### [What you should do]
In the material below, begin at the line that has "pink spinning top: 2 -> 3", stop after the line that has "yellow duck: 5 -> 3", and transcribe those lines exactly, without pictures.

### [The records]
§ §

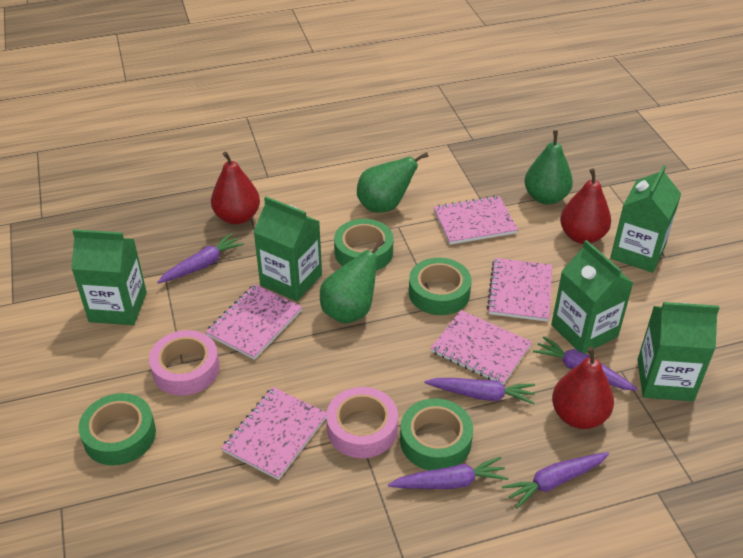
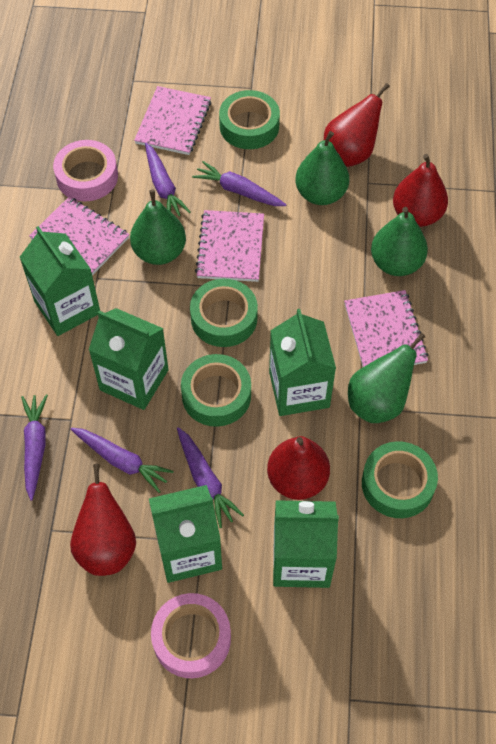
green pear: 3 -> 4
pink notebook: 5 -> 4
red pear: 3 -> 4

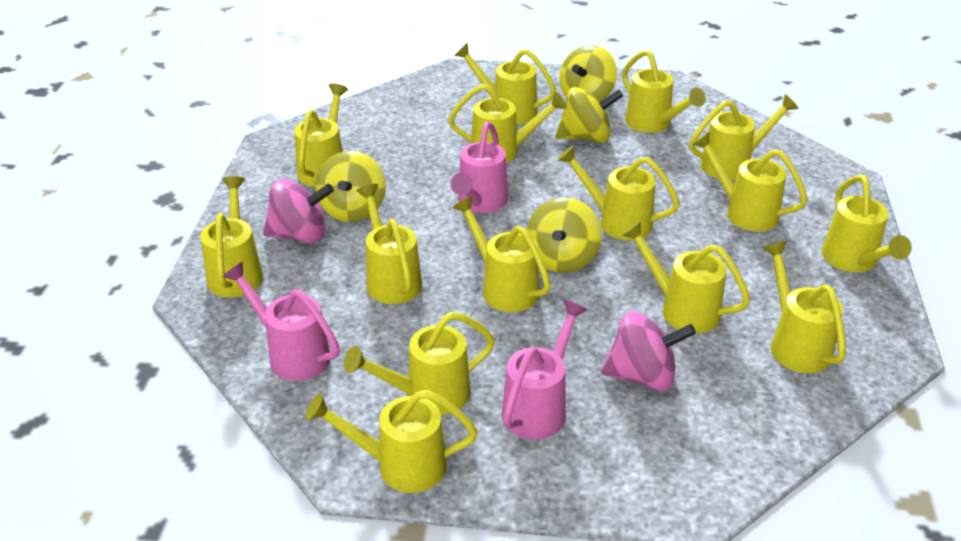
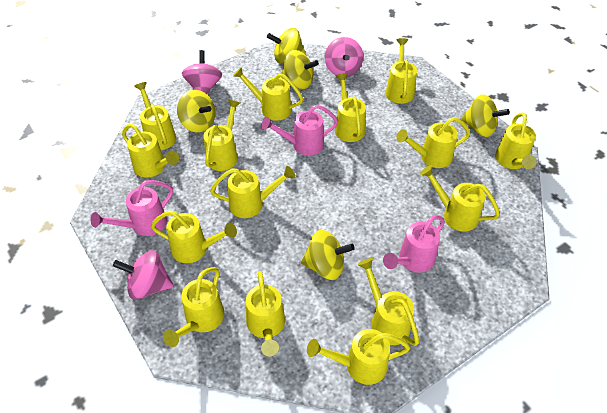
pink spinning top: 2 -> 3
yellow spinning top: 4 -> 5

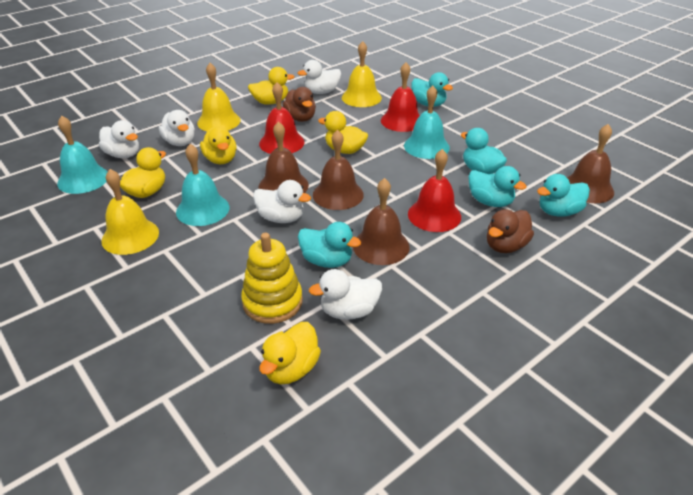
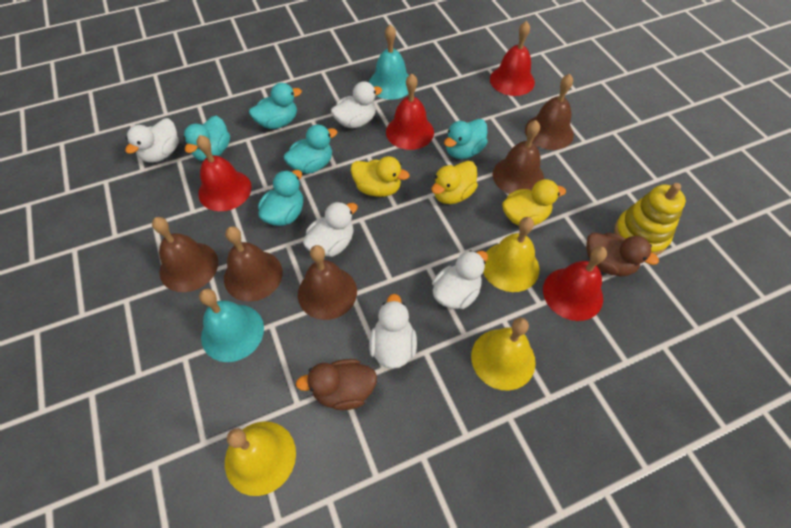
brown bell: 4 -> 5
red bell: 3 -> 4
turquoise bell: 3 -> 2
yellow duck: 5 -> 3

§ §

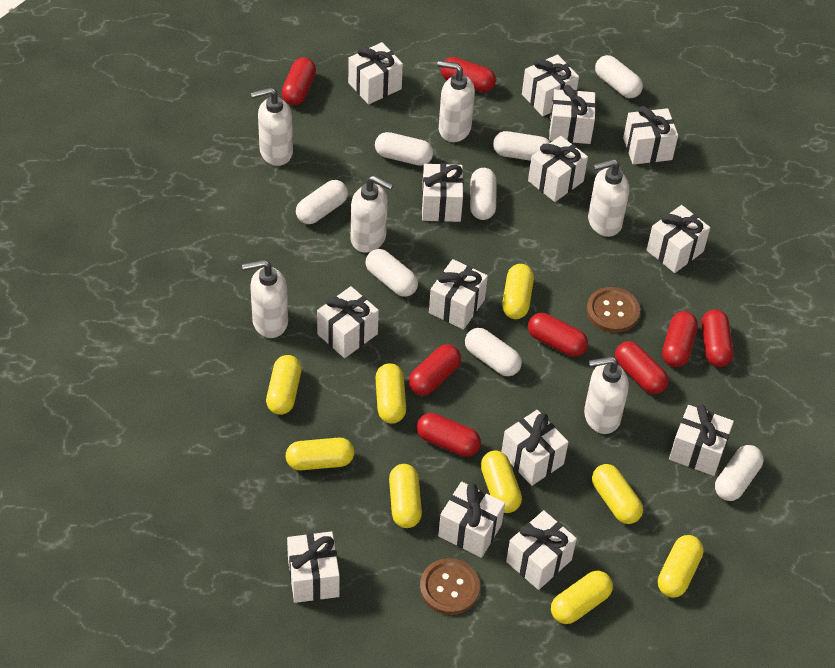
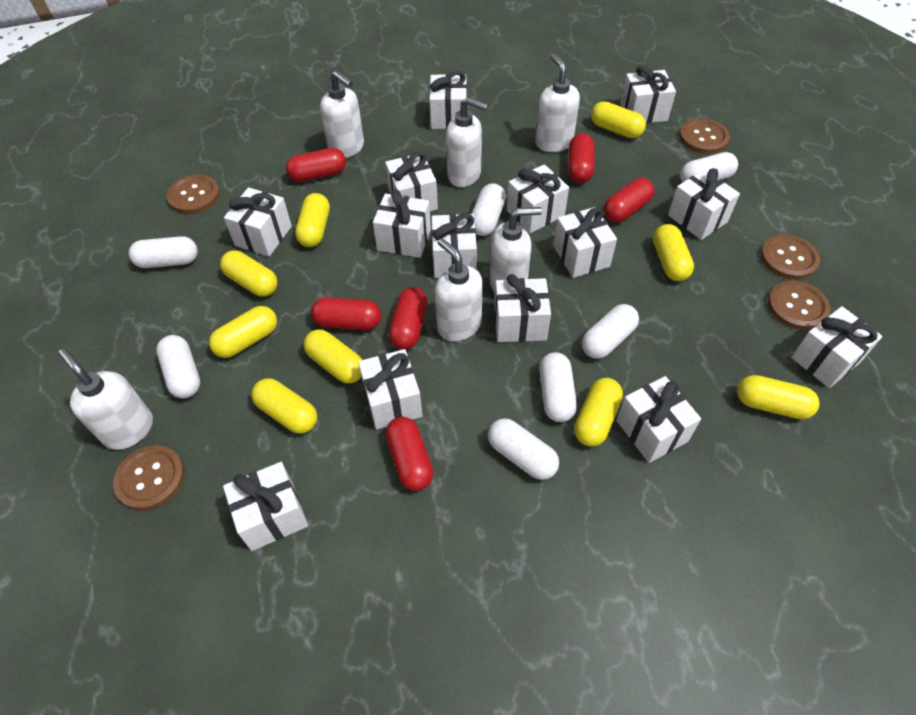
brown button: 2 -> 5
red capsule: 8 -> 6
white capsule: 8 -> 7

§ §

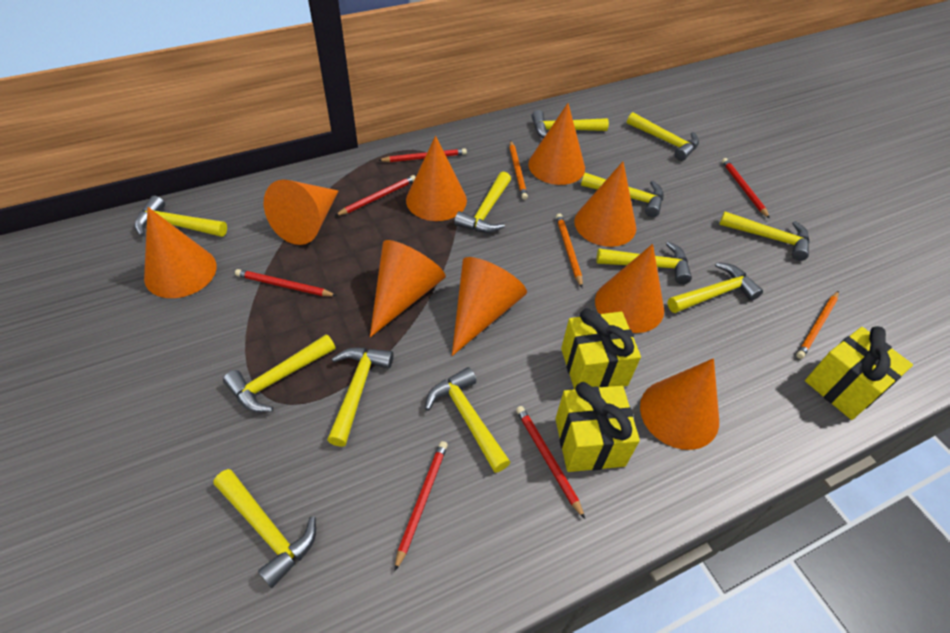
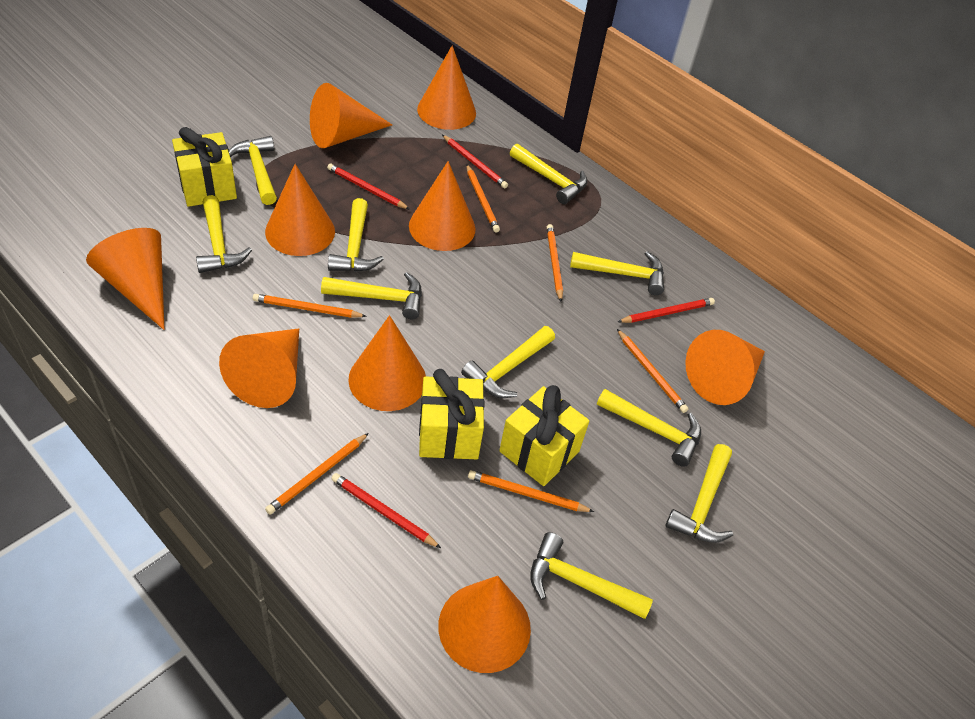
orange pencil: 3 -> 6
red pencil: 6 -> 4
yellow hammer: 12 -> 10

§ §

### [Answer space]
pink spinning top: 2 -> 3
yellow spinning top: 4 -> 5

brown bell: 4 -> 5
red bell: 3 -> 4
turquoise bell: 3 -> 2
yellow duck: 5 -> 3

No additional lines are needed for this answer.